◆ Written task: Copy out every line of the records below word for word, leaving out the picture lines.

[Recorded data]
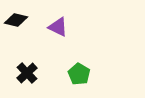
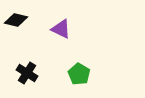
purple triangle: moved 3 px right, 2 px down
black cross: rotated 15 degrees counterclockwise
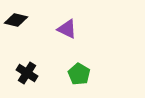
purple triangle: moved 6 px right
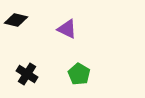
black cross: moved 1 px down
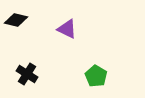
green pentagon: moved 17 px right, 2 px down
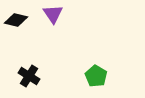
purple triangle: moved 14 px left, 15 px up; rotated 30 degrees clockwise
black cross: moved 2 px right, 2 px down
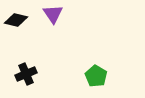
black cross: moved 3 px left, 2 px up; rotated 35 degrees clockwise
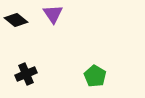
black diamond: rotated 25 degrees clockwise
green pentagon: moved 1 px left
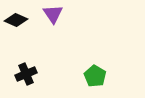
black diamond: rotated 15 degrees counterclockwise
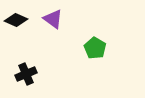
purple triangle: moved 5 px down; rotated 20 degrees counterclockwise
green pentagon: moved 28 px up
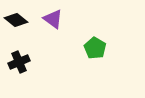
black diamond: rotated 15 degrees clockwise
black cross: moved 7 px left, 12 px up
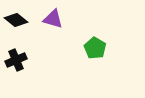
purple triangle: rotated 20 degrees counterclockwise
black cross: moved 3 px left, 2 px up
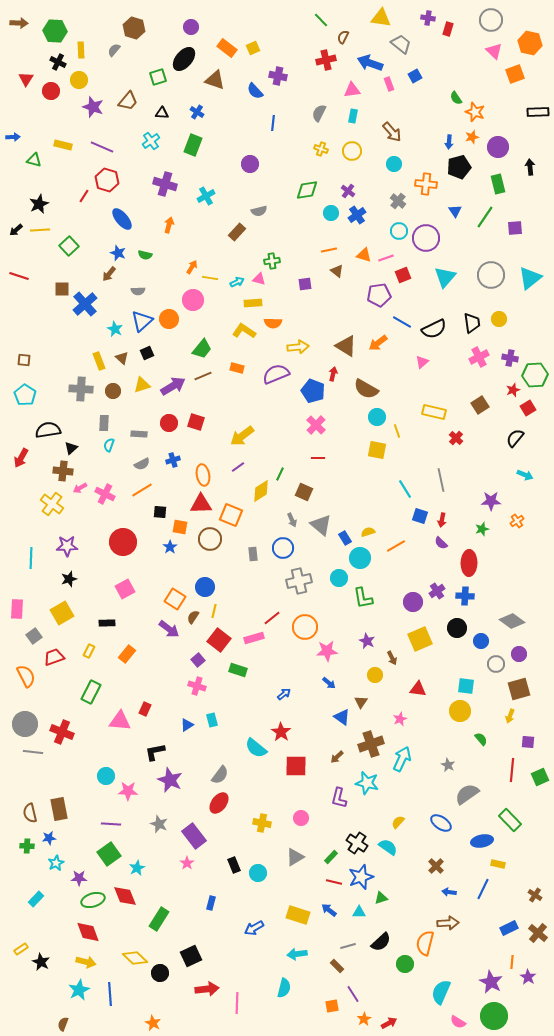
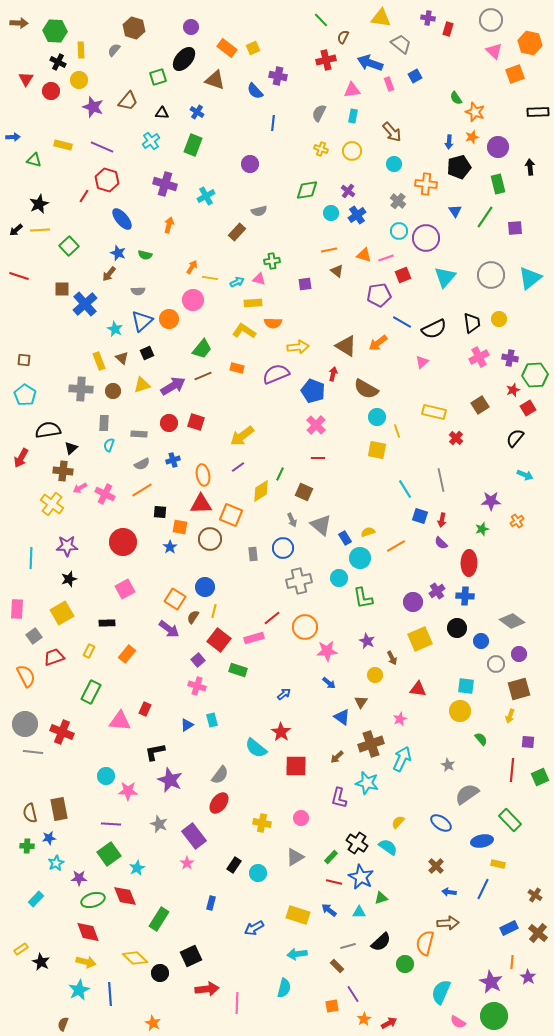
black rectangle at (234, 865): rotated 56 degrees clockwise
blue star at (361, 877): rotated 25 degrees counterclockwise
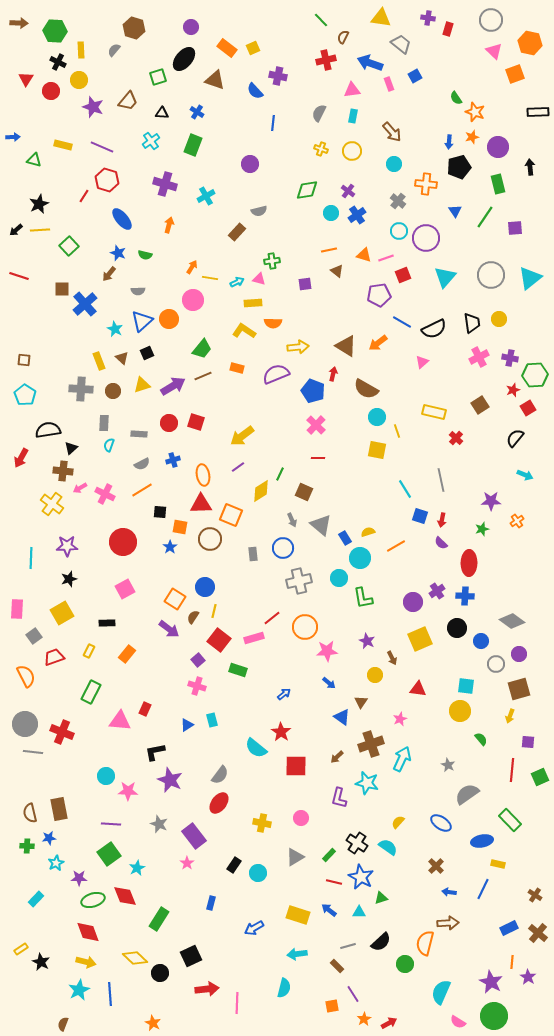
green rectangle at (331, 857): moved 2 px left, 2 px up
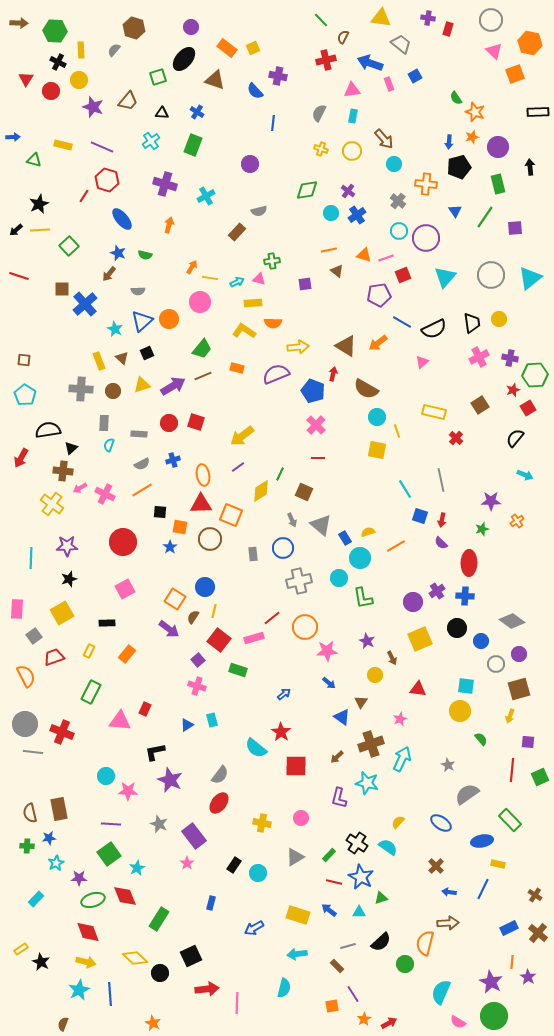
brown arrow at (392, 132): moved 8 px left, 7 px down
pink circle at (193, 300): moved 7 px right, 2 px down
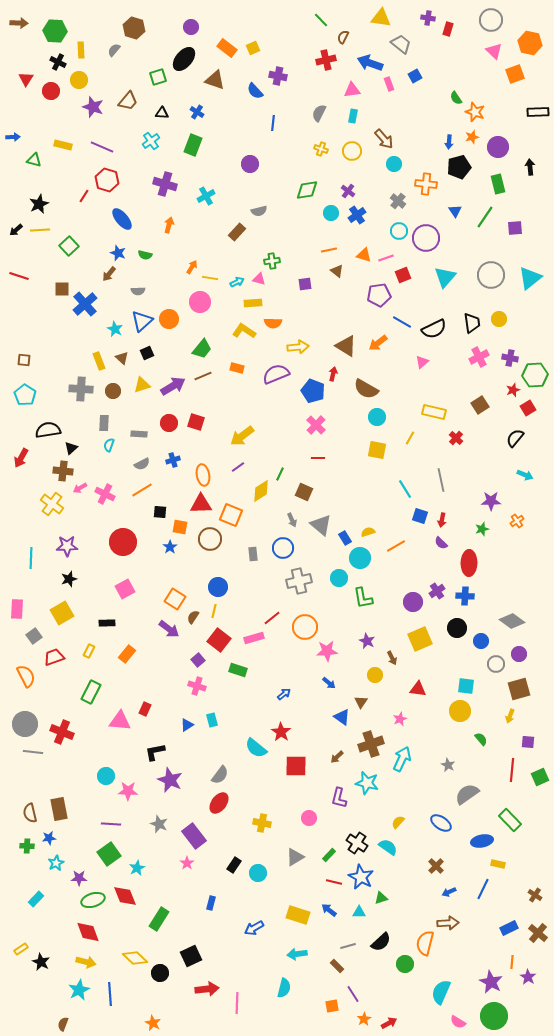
yellow line at (397, 431): moved 13 px right, 7 px down; rotated 48 degrees clockwise
blue circle at (205, 587): moved 13 px right
pink circle at (301, 818): moved 8 px right
blue arrow at (449, 892): rotated 32 degrees counterclockwise
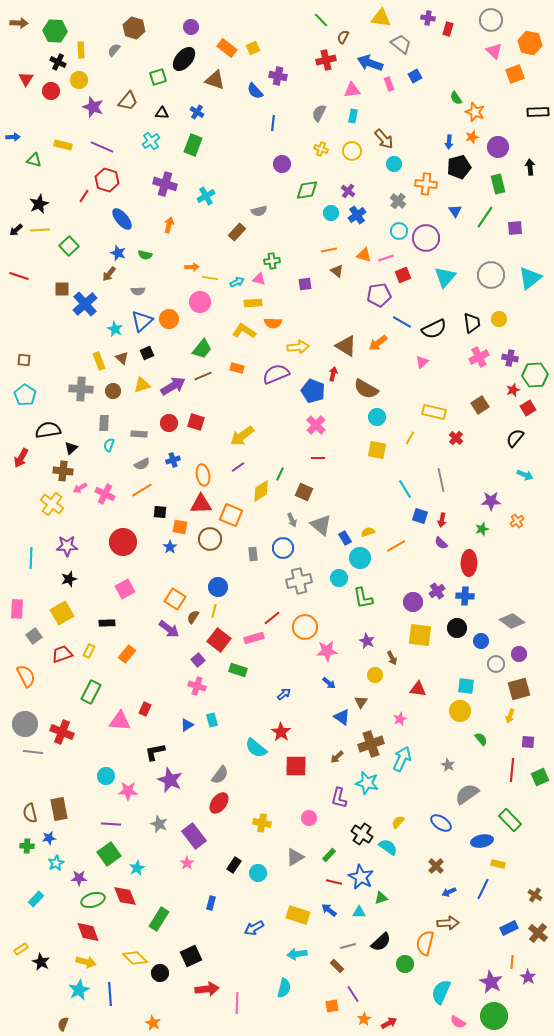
purple circle at (250, 164): moved 32 px right
orange arrow at (192, 267): rotated 56 degrees clockwise
yellow square at (420, 639): moved 4 px up; rotated 30 degrees clockwise
red trapezoid at (54, 657): moved 8 px right, 3 px up
black cross at (357, 843): moved 5 px right, 9 px up
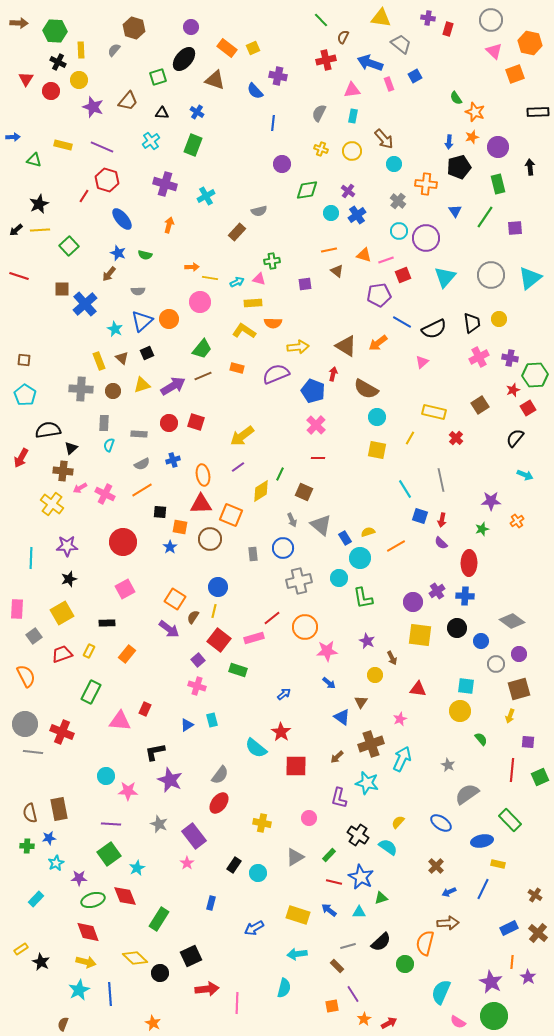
pink line at (386, 258): moved 2 px down
black cross at (362, 834): moved 4 px left, 1 px down
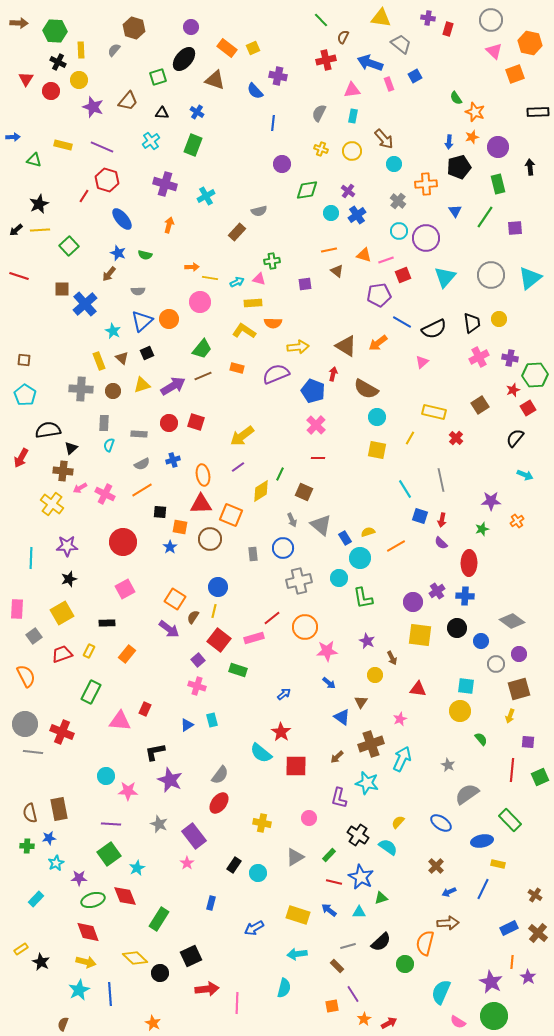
orange cross at (426, 184): rotated 10 degrees counterclockwise
cyan star at (115, 329): moved 2 px left, 2 px down
cyan semicircle at (256, 748): moved 5 px right, 5 px down
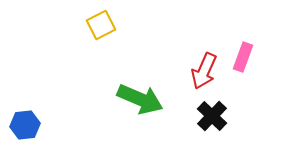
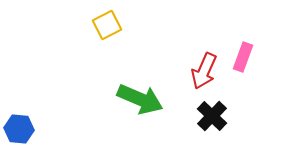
yellow square: moved 6 px right
blue hexagon: moved 6 px left, 4 px down; rotated 12 degrees clockwise
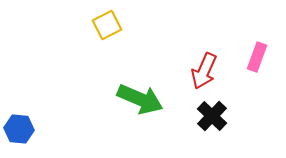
pink rectangle: moved 14 px right
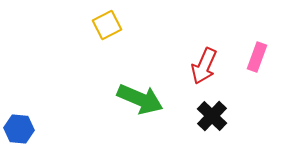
red arrow: moved 5 px up
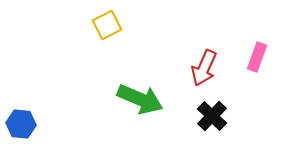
red arrow: moved 2 px down
blue hexagon: moved 2 px right, 5 px up
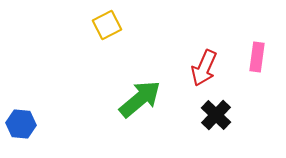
pink rectangle: rotated 12 degrees counterclockwise
green arrow: rotated 63 degrees counterclockwise
black cross: moved 4 px right, 1 px up
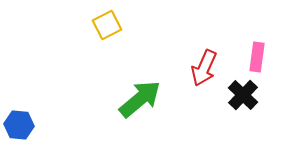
black cross: moved 27 px right, 20 px up
blue hexagon: moved 2 px left, 1 px down
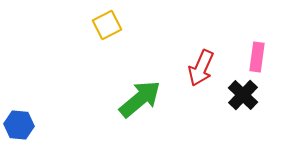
red arrow: moved 3 px left
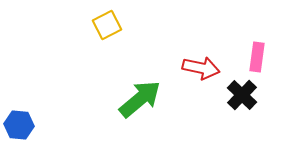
red arrow: rotated 102 degrees counterclockwise
black cross: moved 1 px left
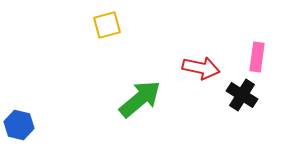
yellow square: rotated 12 degrees clockwise
black cross: rotated 12 degrees counterclockwise
blue hexagon: rotated 8 degrees clockwise
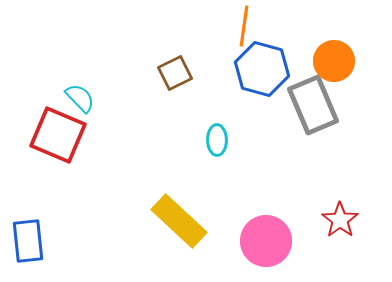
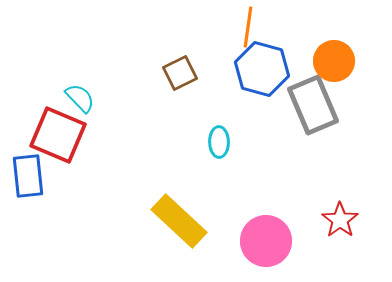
orange line: moved 4 px right, 1 px down
brown square: moved 5 px right
cyan ellipse: moved 2 px right, 2 px down
blue rectangle: moved 65 px up
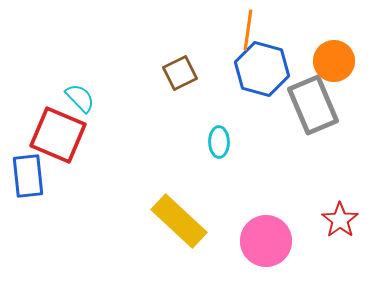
orange line: moved 3 px down
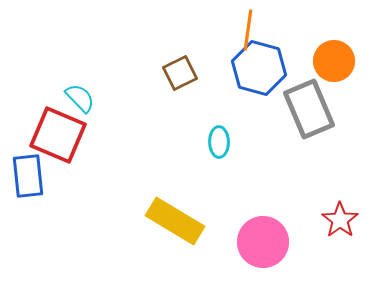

◆ Right answer:
purple triangle: moved 3 px right, 2 px down
black cross: rotated 15 degrees counterclockwise
purple triangle: moved 6 px right
black cross: moved 1 px down
green pentagon: moved 17 px right, 2 px down
purple triangle: moved 14 px left, 15 px up; rotated 30 degrees clockwise
black cross: moved 2 px right, 2 px down
black cross: moved 3 px left, 2 px up; rotated 35 degrees clockwise
black diamond: rotated 25 degrees clockwise
green pentagon: moved 1 px left
black diamond: rotated 15 degrees counterclockwise
purple triangle: moved 5 px down; rotated 20 degrees counterclockwise
green pentagon: moved 28 px up
black diamond: rotated 15 degrees clockwise
black cross: moved 7 px left, 12 px up
purple triangle: rotated 20 degrees counterclockwise
black cross: moved 3 px left, 2 px up
black rectangle at (234, 865): rotated 56 degrees clockwise
blue star at (361, 877): rotated 25 degrees counterclockwise
green rectangle at (331, 857): moved 2 px left, 2 px up
brown arrow at (392, 132): moved 8 px left, 7 px down
pink circle at (193, 300): moved 7 px right, 2 px down
yellow line at (397, 431): moved 13 px right, 7 px down; rotated 48 degrees clockwise
blue circle at (205, 587): moved 13 px right
pink circle at (301, 818): moved 8 px right
blue arrow at (449, 892): rotated 32 degrees counterclockwise
purple circle at (250, 164): moved 32 px right
orange arrow at (192, 267): rotated 56 degrees clockwise
yellow square at (420, 639): moved 4 px up; rotated 30 degrees clockwise
red trapezoid at (54, 657): moved 8 px right, 3 px up
black cross at (357, 843): moved 5 px right, 9 px up
pink line at (386, 258): moved 2 px down
black cross at (362, 834): moved 4 px left, 1 px down
orange cross at (426, 184): rotated 10 degrees counterclockwise
cyan star at (115, 329): moved 2 px left, 2 px down
cyan semicircle at (256, 748): moved 5 px right, 5 px down
yellow square: moved 6 px right
blue hexagon: moved 6 px left, 4 px down; rotated 12 degrees clockwise
pink rectangle: moved 14 px right
red arrow: moved 5 px up
red arrow: moved 2 px down
blue hexagon: moved 2 px right, 5 px up
pink rectangle: rotated 12 degrees counterclockwise
green arrow: rotated 63 degrees counterclockwise
black cross: moved 4 px right, 1 px up
black cross: moved 27 px right, 20 px up
blue hexagon: moved 2 px left, 1 px down
red arrow: moved 3 px left
red arrow: rotated 102 degrees counterclockwise
black cross: moved 1 px left
yellow square: rotated 12 degrees clockwise
black cross: rotated 12 degrees counterclockwise
blue hexagon: rotated 8 degrees clockwise
orange line: moved 4 px right, 1 px down
brown square: moved 5 px right
cyan ellipse: moved 2 px right, 2 px down
blue rectangle: moved 65 px up
orange line: moved 3 px down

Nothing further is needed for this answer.